»»

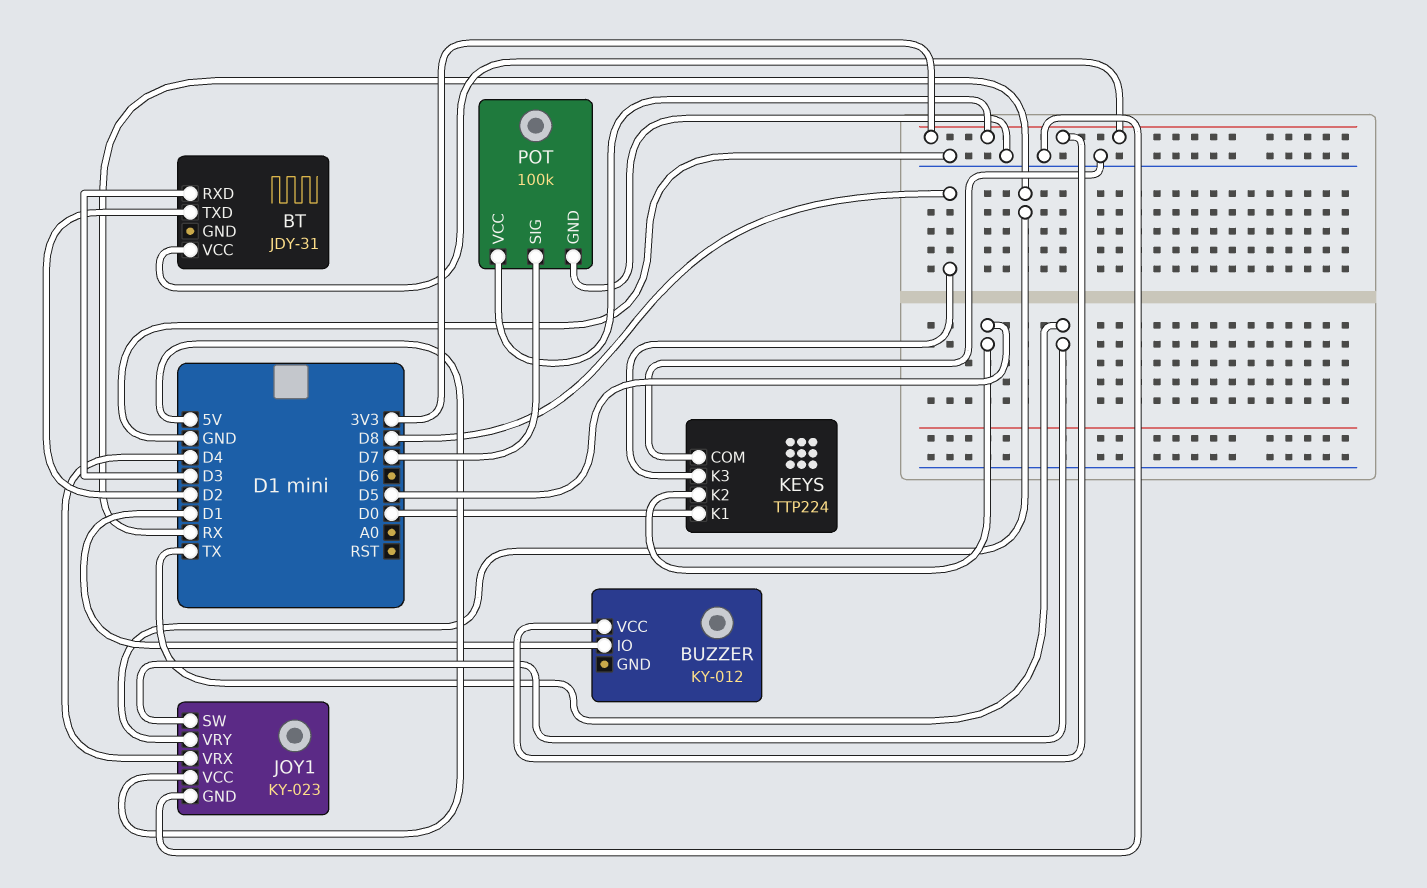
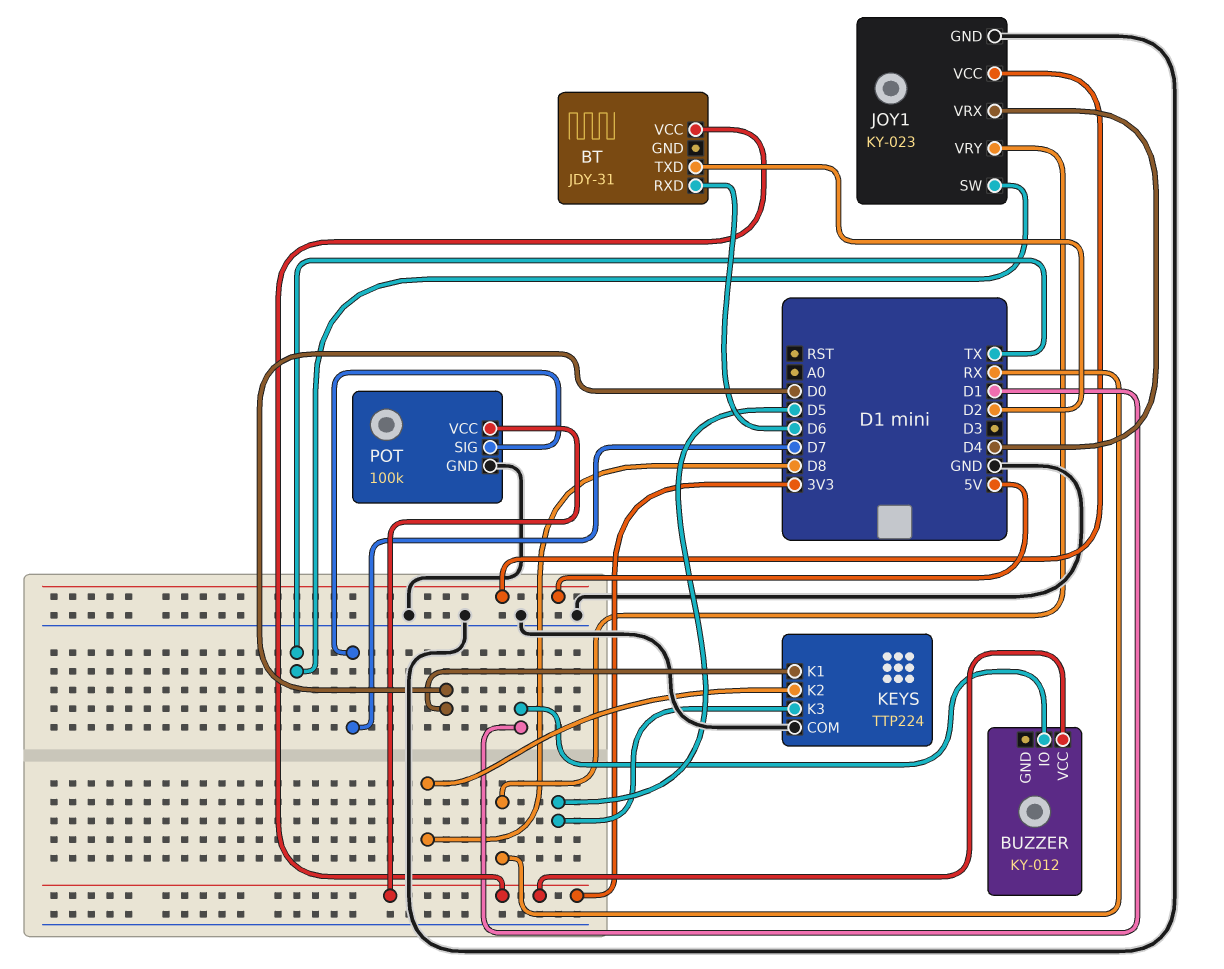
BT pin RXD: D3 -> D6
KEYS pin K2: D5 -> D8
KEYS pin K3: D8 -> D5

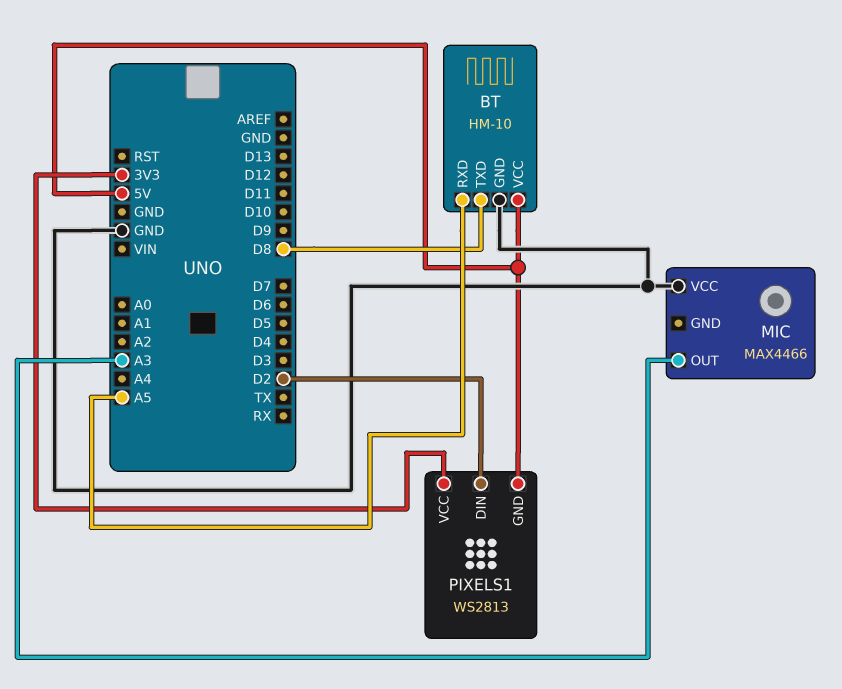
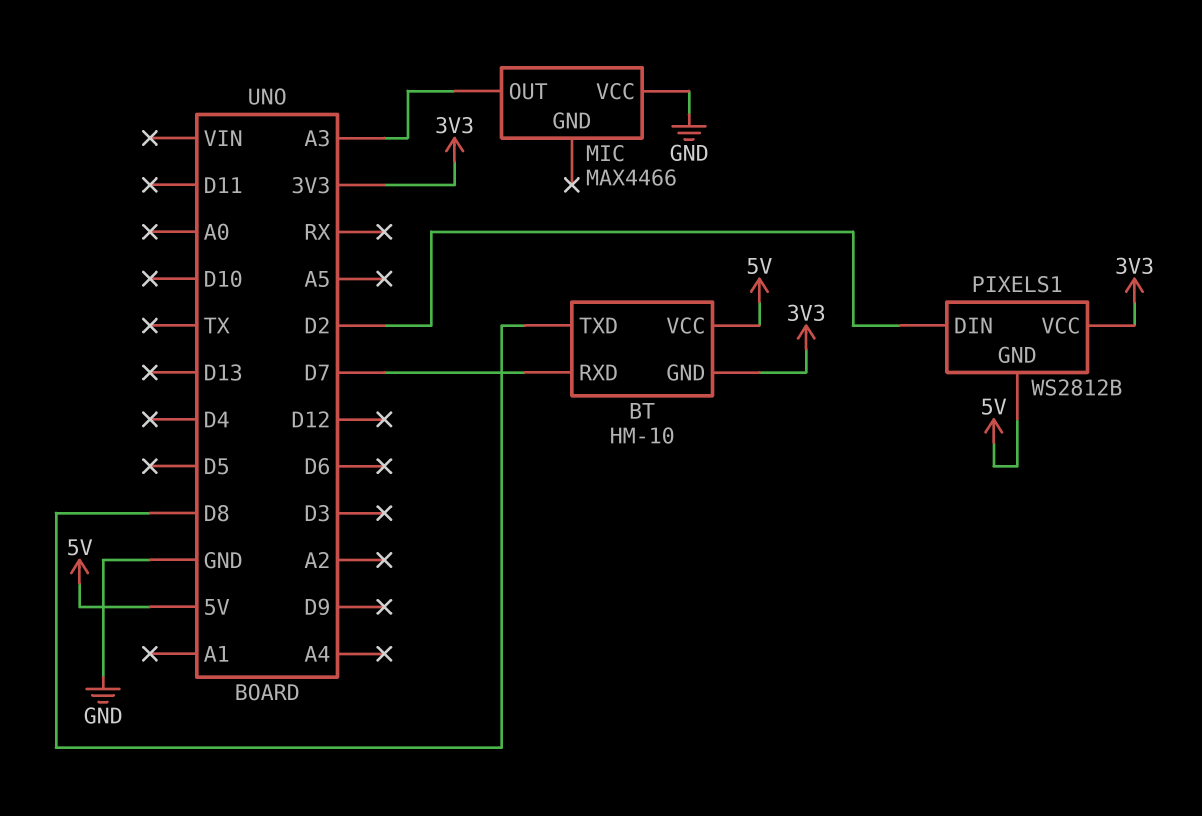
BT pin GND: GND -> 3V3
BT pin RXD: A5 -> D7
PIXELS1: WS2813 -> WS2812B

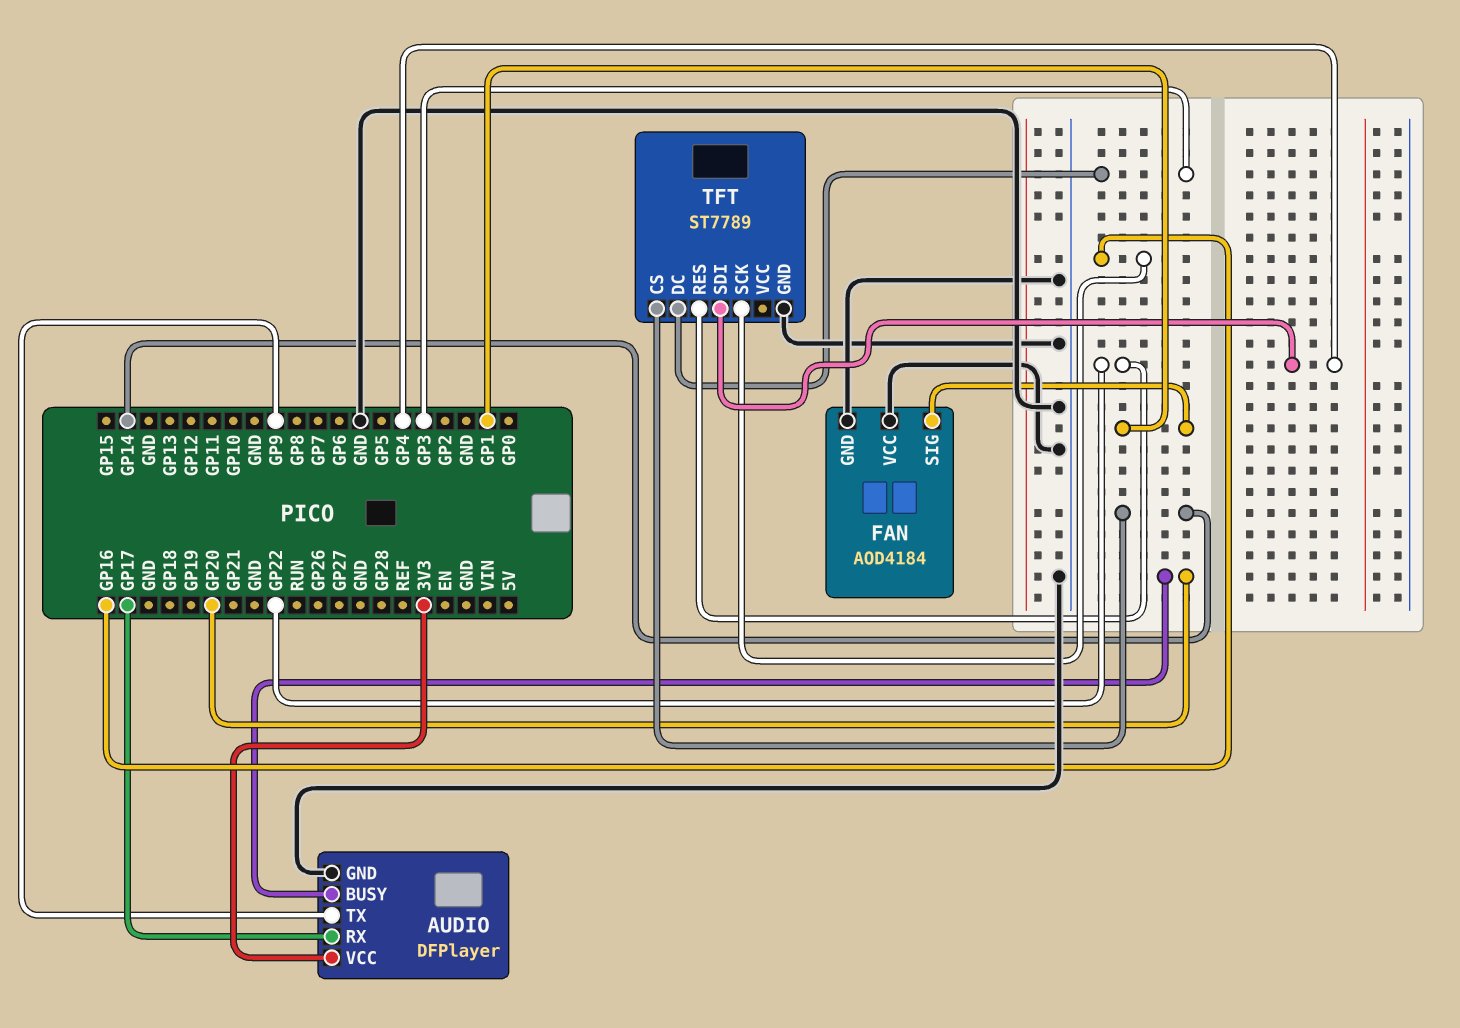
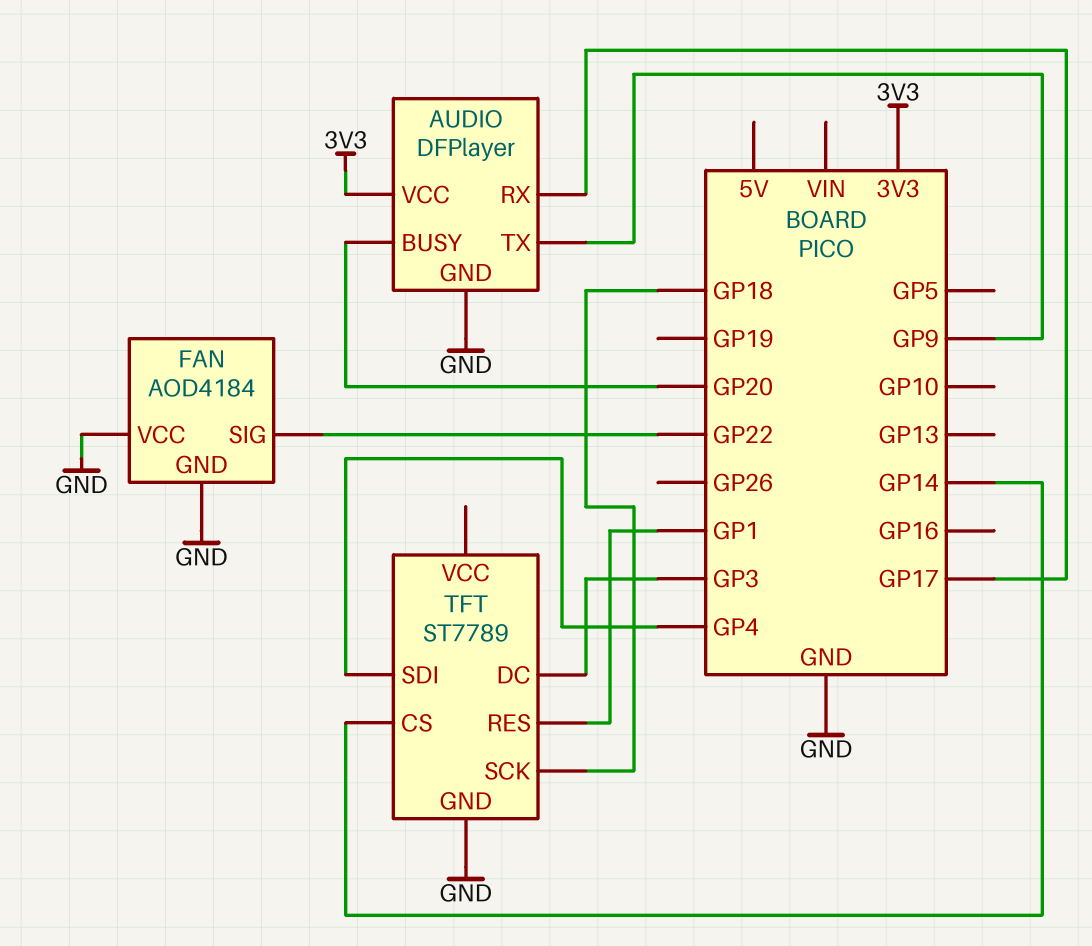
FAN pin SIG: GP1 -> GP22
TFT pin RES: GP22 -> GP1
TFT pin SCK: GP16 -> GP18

««

● Problem to work on:
Reprint the whole listing verbatim except for the pictures.

● Response box:
BT pin RXD: D3 -> D6
KEYS pin K2: D5 -> D8
KEYS pin K3: D8 -> D5

BT pin GND: GND -> 3V3
BT pin RXD: A5 -> D7
PIXELS1: WS2813 -> WS2812B

FAN pin SIG: GP1 -> GP22
TFT pin RES: GP22 -> GP1
TFT pin SCK: GP16 -> GP18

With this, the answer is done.